Task goal: Every record that follows should be printed verbatim.

---

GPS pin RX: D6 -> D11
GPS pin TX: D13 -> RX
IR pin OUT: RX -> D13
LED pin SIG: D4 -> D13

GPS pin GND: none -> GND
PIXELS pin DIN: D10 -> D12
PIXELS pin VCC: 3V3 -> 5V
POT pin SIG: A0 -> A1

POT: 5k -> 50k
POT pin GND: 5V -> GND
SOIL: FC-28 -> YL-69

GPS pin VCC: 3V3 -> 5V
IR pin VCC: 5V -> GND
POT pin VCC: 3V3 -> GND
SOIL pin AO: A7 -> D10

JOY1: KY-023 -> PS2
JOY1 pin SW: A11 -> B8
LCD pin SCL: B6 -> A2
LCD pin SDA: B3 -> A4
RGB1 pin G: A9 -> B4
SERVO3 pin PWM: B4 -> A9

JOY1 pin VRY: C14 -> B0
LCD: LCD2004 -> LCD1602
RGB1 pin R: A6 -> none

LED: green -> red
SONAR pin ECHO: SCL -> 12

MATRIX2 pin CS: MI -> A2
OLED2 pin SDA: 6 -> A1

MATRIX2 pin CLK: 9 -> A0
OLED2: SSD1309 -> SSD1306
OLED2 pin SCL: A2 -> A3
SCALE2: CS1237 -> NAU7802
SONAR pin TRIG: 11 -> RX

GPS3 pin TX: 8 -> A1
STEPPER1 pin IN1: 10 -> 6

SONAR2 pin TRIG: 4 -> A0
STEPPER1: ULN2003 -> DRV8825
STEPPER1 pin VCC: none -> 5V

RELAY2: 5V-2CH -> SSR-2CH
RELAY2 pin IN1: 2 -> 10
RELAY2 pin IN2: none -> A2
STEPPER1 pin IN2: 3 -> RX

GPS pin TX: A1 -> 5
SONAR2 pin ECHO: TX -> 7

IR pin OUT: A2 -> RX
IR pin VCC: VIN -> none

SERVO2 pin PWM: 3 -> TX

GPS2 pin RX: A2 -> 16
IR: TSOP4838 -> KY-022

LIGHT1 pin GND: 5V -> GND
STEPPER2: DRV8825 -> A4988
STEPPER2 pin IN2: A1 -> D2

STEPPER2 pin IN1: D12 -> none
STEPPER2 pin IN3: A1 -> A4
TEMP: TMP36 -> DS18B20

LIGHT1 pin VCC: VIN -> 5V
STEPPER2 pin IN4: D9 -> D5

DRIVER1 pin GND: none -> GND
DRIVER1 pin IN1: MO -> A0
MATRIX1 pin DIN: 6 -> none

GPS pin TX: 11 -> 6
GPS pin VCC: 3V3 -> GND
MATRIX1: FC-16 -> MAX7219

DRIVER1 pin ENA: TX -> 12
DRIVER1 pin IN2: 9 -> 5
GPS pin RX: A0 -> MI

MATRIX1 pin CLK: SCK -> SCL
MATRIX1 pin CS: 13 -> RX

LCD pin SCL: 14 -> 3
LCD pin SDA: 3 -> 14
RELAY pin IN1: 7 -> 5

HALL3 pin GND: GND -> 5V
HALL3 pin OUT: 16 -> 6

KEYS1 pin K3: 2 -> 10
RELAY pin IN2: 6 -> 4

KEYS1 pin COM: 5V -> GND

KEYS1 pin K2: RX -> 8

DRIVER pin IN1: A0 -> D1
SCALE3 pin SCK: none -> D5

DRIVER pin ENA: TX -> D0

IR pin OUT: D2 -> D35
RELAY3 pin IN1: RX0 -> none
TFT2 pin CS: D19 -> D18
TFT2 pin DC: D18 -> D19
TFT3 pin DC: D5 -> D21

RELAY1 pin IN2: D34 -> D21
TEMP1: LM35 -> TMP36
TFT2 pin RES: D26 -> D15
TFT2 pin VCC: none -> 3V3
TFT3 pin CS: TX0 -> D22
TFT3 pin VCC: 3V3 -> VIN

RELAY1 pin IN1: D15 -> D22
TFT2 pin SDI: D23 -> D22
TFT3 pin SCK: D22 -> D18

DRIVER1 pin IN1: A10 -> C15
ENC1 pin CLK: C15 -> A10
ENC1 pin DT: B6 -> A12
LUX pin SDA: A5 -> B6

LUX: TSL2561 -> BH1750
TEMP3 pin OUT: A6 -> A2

---

Output of the exercise:
GPS pin RX: D6 -> D11
GPS pin TX: D13 -> RX
IR pin OUT: RX -> D13
LED pin SIG: D4 -> D13

GPS pin GND: none -> GND
PIXELS pin DIN: D10 -> D12
PIXELS pin VCC: 3V3 -> 5V
POT pin SIG: A0 -> A1

POT: 5k -> 50k
POT pin GND: 5V -> GND
SOIL: FC-28 -> YL-69

GPS pin VCC: 3V3 -> 5V
IR pin VCC: 5V -> GND
POT pin VCC: 3V3 -> GND
SOIL pin AO: A7 -> D10

JOY1: KY-023 -> PS2
JOY1 pin SW: A11 -> B8
LCD pin SCL: B6 -> A2
LCD pin SDA: B3 -> A4
RGB1 pin G: A9 -> B4
SERVO3 pin PWM: B4 -> A9

JOY1 pin VRY: C14 -> B0
LCD: LCD2004 -> LCD1602
RGB1 pin R: A6 -> none

LED: green -> red
SONAR pin ECHO: SCL -> 12

MATRIX2 pin CS: MI -> A2
OLED2 pin SDA: 6 -> A1

MATRIX2 pin CLK: 9 -> A0
OLED2: SSD1309 -> SSD1306
OLED2 pin SCL: A2 -> A3
SCALE2: CS1237 -> NAU7802
SONAR pin TRIG: 11 -> RX

GPS3 pin TX: 8 -> A1
STEPPER1 pin IN1: 10 -> 6

SONAR2 pin TRIG: 4 -> A0
STEPPER1: ULN2003 -> DRV8825
STEPPER1 pin VCC: none -> 5V

RELAY2: 5V-2CH -> SSR-2CH
RELAY2 pin IN1: 2 -> 10
RELAY2 pin IN2: none -> A2
STEPPER1 pin IN2: 3 -> RX

GPS pin TX: A1 -> 5
SONAR2 pin ECHO: TX -> 7

IR pin OUT: A2 -> RX
IR pin VCC: VIN -> none

SERVO2 pin PWM: 3 -> TX

GPS2 pin RX: A2 -> 16
IR: TSOP4838 -> KY-022

LIGHT1 pin GND: 5V -> GND
STEPPER2: DRV8825 -> A4988
STEPPER2 pin IN2: A1 -> D2

STEPPER2 pin IN1: D12 -> none
STEPPER2 pin IN3: A1 -> A4
TEMP: TMP36 -> DS18B20

LIGHT1 pin VCC: VIN -> 5V
STEPPER2 pin IN4: D9 -> D5

DRIVER1 pin GND: none -> GND
DRIVER1 pin IN1: MO -> A0
MATRIX1 pin DIN: 6 -> none

GPS pin TX: 11 -> 6
GPS pin VCC: 3V3 -> GND
MATRIX1: FC-16 -> MAX7219

DRIVER1 pin ENA: TX -> 12
DRIVER1 pin IN2: 9 -> 5
GPS pin RX: A0 -> MI

MATRIX1 pin CLK: SCK -> SCL
MATRIX1 pin CS: 13 -> RX

LCD pin SCL: 14 -> 3
LCD pin SDA: 3 -> 14
RELAY pin IN1: 7 -> 5

HALL3 pin GND: GND -> 5V
HALL3 pin OUT: 16 -> 6

KEYS1 pin K3: 2 -> 10
RELAY pin IN2: 6 -> 4

KEYS1 pin COM: 5V -> GND

KEYS1 pin K2: RX -> 8

DRIVER pin IN1: A0 -> D1
SCALE3 pin SCK: none -> D5

DRIVER pin ENA: TX -> D0

IR pin OUT: D2 -> D35
RELAY3 pin IN1: RX0 -> none
TFT2 pin CS: D19 -> D18
TFT2 pin DC: D18 -> D19
TFT3 pin DC: D5 -> D21

RELAY1 pin IN2: D34 -> D21
TEMP1: LM35 -> TMP36
TFT2 pin RES: D26 -> D15
TFT2 pin VCC: none -> 3V3
TFT3 pin CS: TX0 -> D22
TFT3 pin VCC: 3V3 -> VIN

RELAY1 pin IN1: D15 -> D22
TFT2 pin SDI: D23 -> D22
TFT3 pin SCK: D22 -> D18

DRIVER1 pin IN1: A10 -> C15
ENC1 pin CLK: C15 -> A10
ENC1 pin DT: B6 -> A12
LUX pin SDA: A5 -> B6

LUX: TSL2561 -> BH1750
TEMP3 pin OUT: A6 -> A2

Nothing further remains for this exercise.